Start of Block
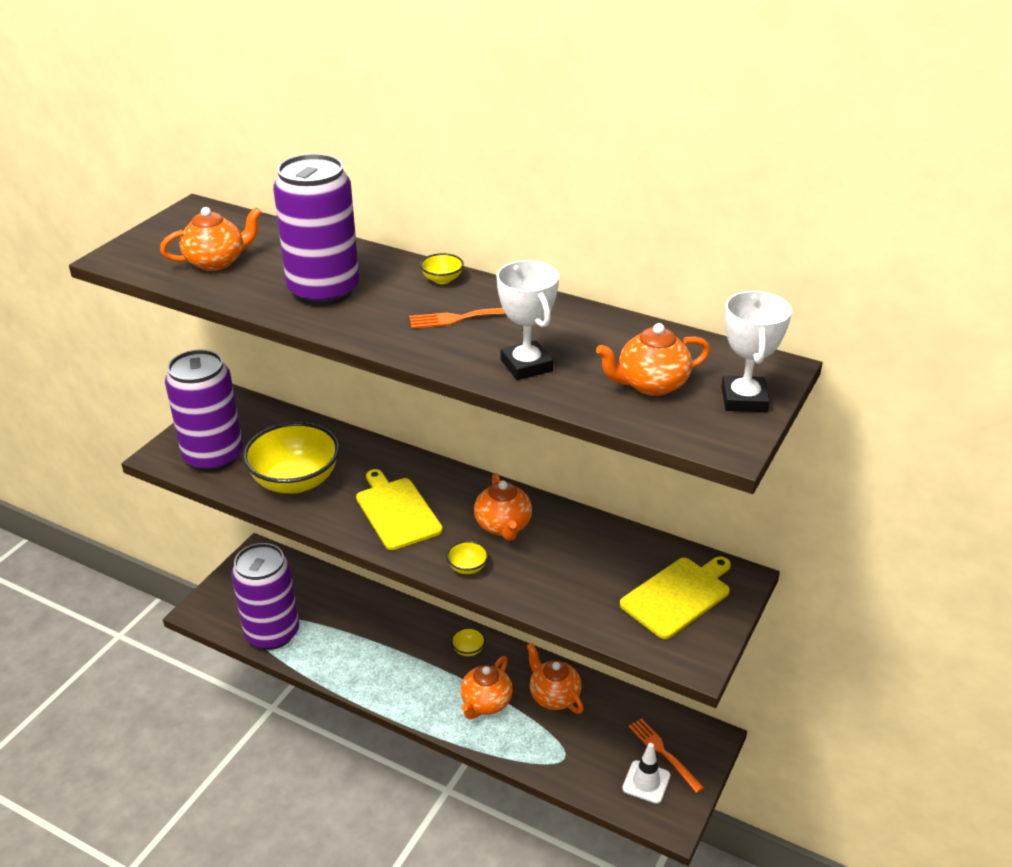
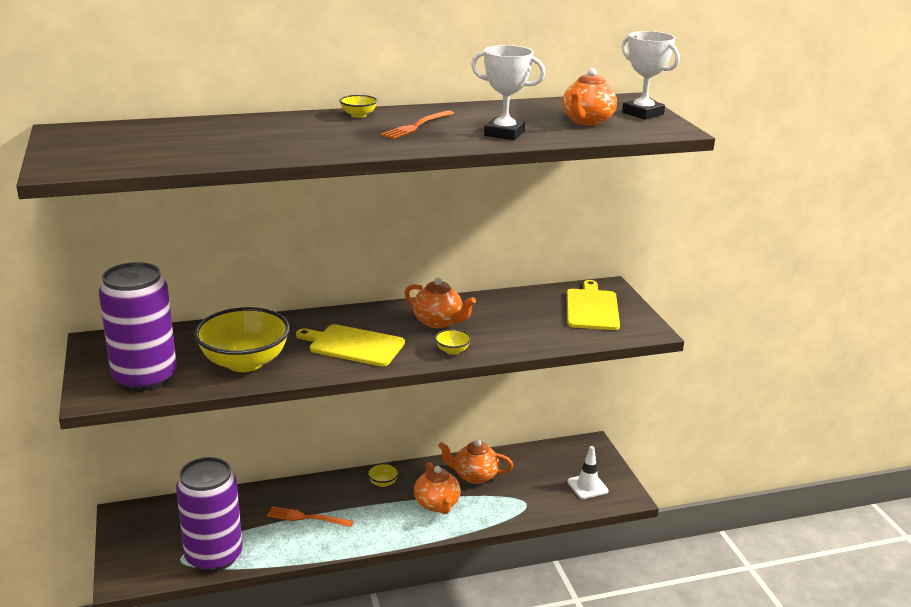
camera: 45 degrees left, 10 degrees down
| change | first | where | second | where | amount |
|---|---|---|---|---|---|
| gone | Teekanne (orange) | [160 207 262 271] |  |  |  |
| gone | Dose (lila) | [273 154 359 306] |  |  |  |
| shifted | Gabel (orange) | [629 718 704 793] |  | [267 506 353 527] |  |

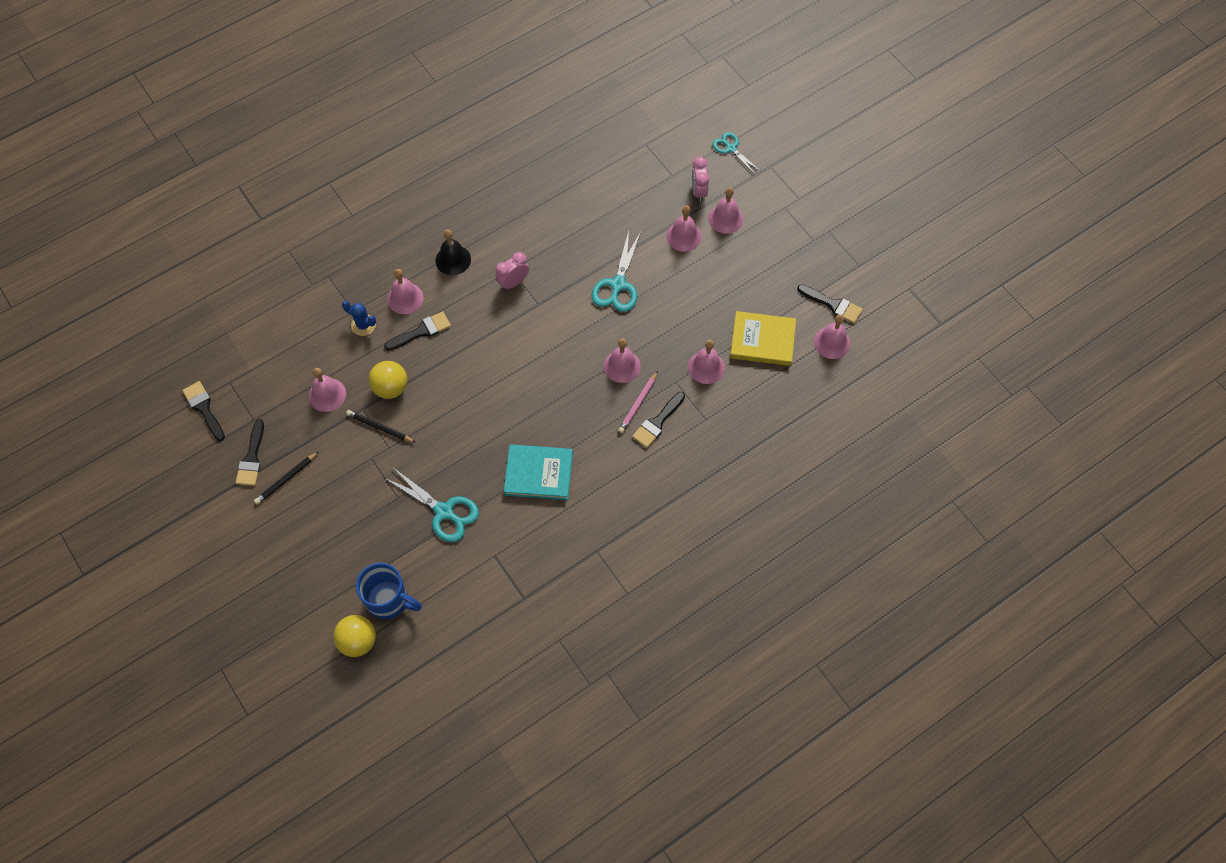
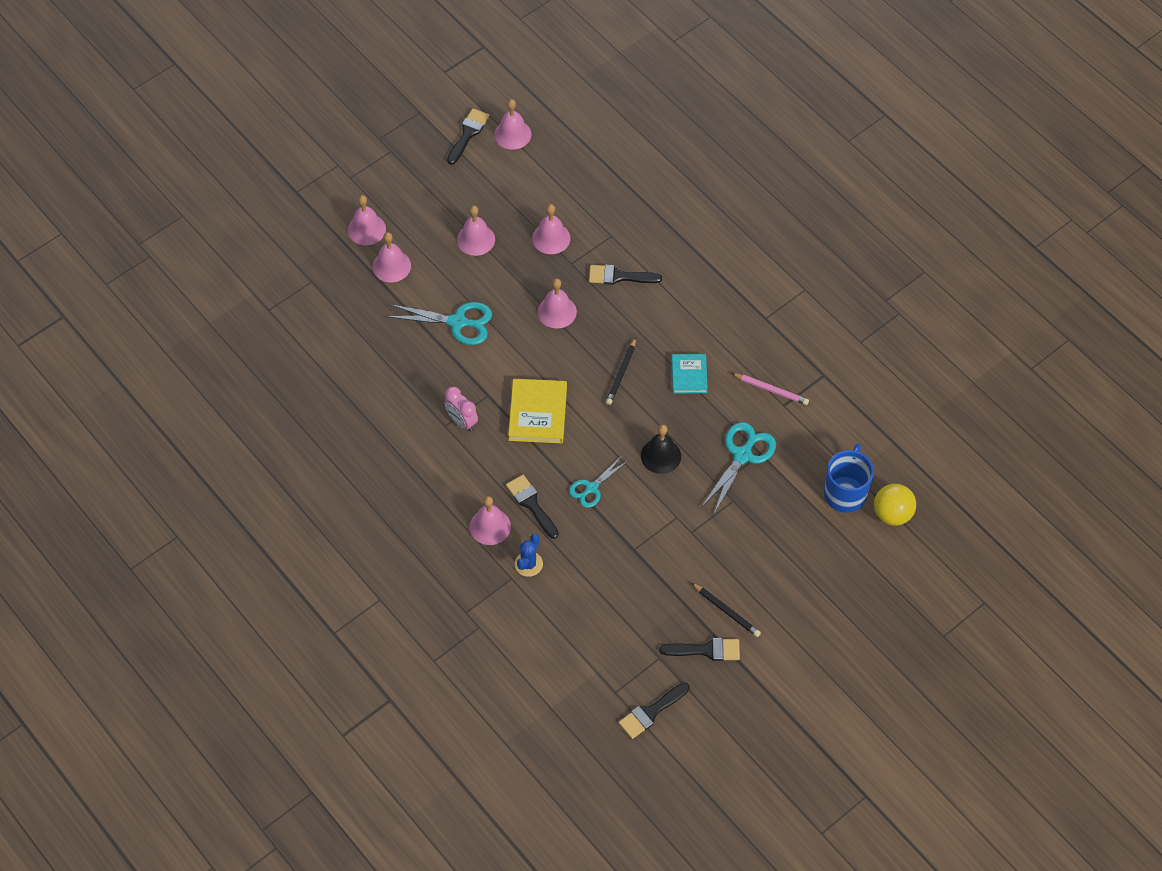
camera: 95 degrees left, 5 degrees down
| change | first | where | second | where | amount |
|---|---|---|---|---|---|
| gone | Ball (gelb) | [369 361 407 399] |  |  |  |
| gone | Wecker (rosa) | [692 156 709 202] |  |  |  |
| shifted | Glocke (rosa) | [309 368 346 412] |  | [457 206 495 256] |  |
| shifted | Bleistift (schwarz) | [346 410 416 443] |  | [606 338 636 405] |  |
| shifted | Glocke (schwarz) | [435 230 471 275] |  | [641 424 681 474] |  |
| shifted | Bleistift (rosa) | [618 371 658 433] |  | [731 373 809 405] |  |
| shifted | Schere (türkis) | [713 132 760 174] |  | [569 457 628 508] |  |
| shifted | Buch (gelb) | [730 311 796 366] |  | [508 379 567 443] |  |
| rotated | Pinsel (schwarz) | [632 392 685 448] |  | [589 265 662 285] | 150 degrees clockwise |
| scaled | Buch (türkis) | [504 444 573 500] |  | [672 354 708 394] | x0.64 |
End of Block
Start of Block
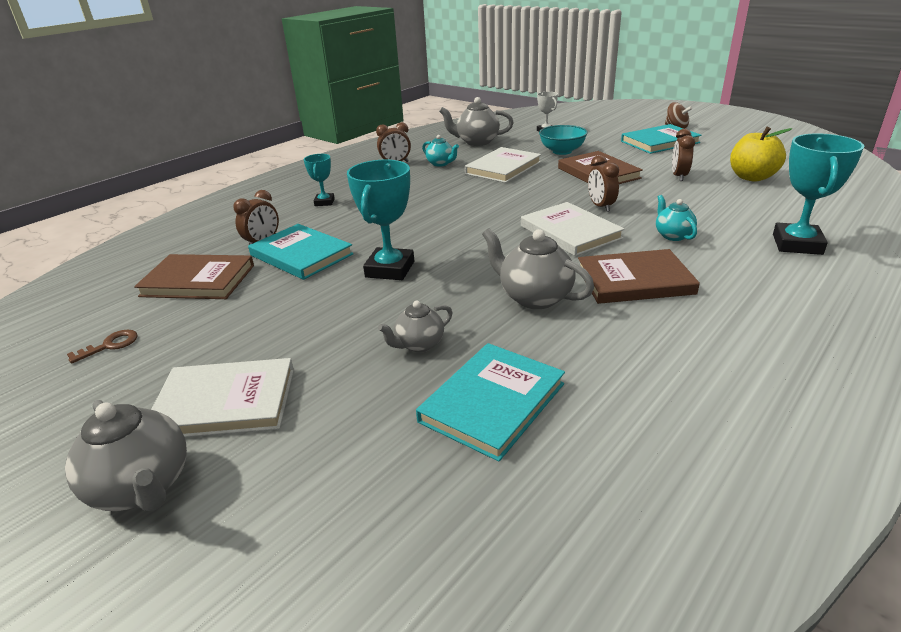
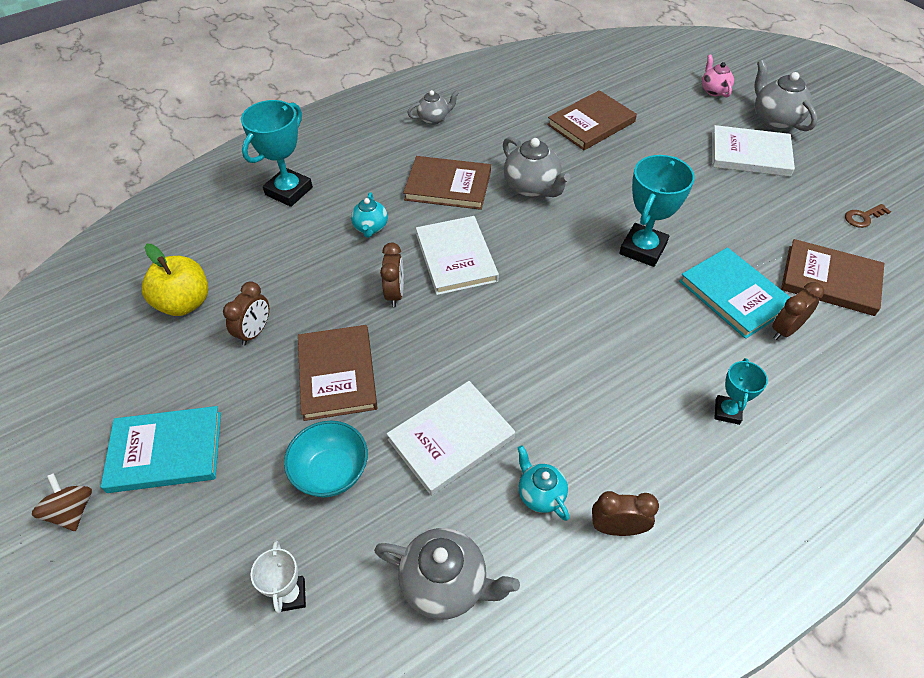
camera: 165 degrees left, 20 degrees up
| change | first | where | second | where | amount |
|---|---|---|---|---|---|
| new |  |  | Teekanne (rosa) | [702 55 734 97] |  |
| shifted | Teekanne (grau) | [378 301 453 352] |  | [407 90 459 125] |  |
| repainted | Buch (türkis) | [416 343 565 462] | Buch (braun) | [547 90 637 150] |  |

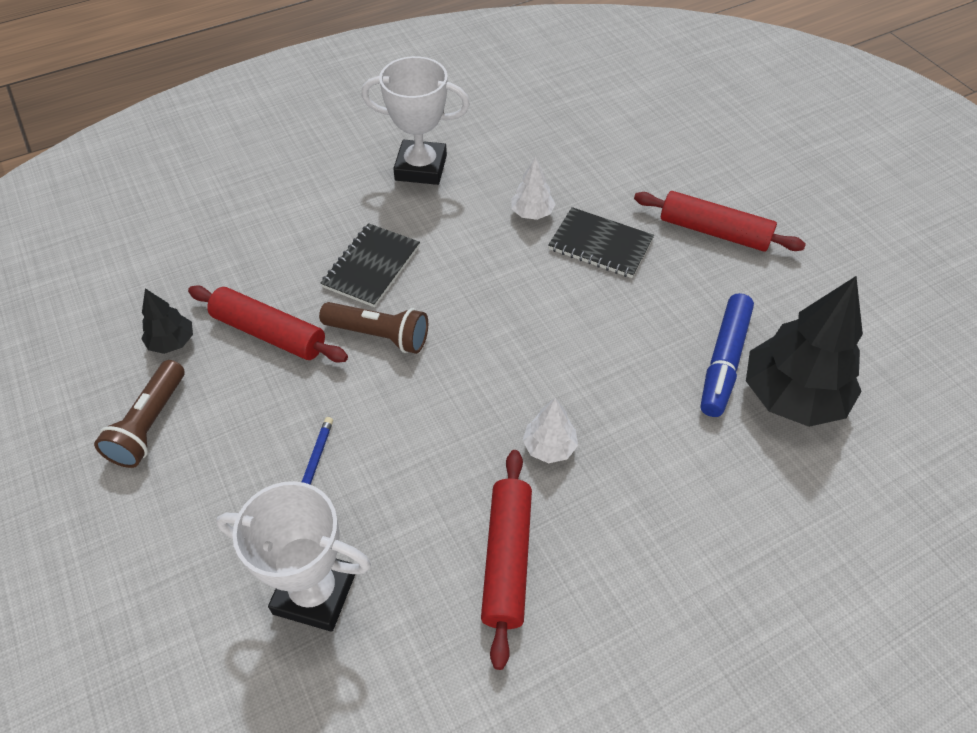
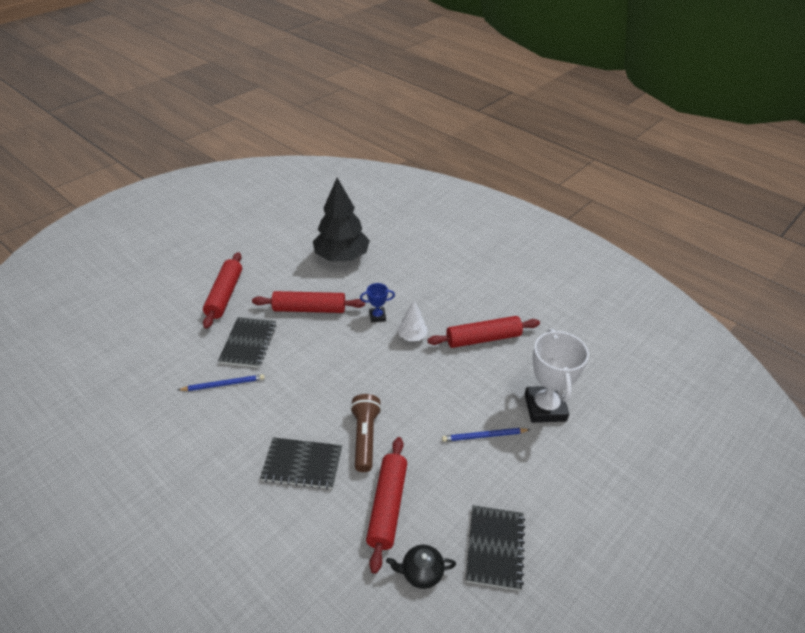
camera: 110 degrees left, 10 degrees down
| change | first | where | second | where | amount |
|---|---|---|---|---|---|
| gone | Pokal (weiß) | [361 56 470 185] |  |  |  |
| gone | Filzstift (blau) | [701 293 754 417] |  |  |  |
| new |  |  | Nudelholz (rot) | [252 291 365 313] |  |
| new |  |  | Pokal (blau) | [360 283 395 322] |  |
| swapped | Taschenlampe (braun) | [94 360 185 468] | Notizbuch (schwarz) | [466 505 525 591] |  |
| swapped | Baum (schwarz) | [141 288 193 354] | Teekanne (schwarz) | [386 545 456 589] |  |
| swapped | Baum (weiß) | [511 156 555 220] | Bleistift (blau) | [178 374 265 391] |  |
End of Block
:: YOUR ASSIGNMENT ::
Above are the records; from them, give again exactly the lines from the one containing "camera: 45 degrees left, 10 degrees down" through the one containing "gone | Dose", both included.

:: ANSWER SECTION ::
camera: 45 degrees left, 10 degrees down
| change | first | where | second | where | amount |
|---|---|---|---|---|---|
| gone | Teekanne (orange) | [160 207 262 271] |  |  |  |
| gone | Dose (lila) | [273 154 359 306] |  |  |  |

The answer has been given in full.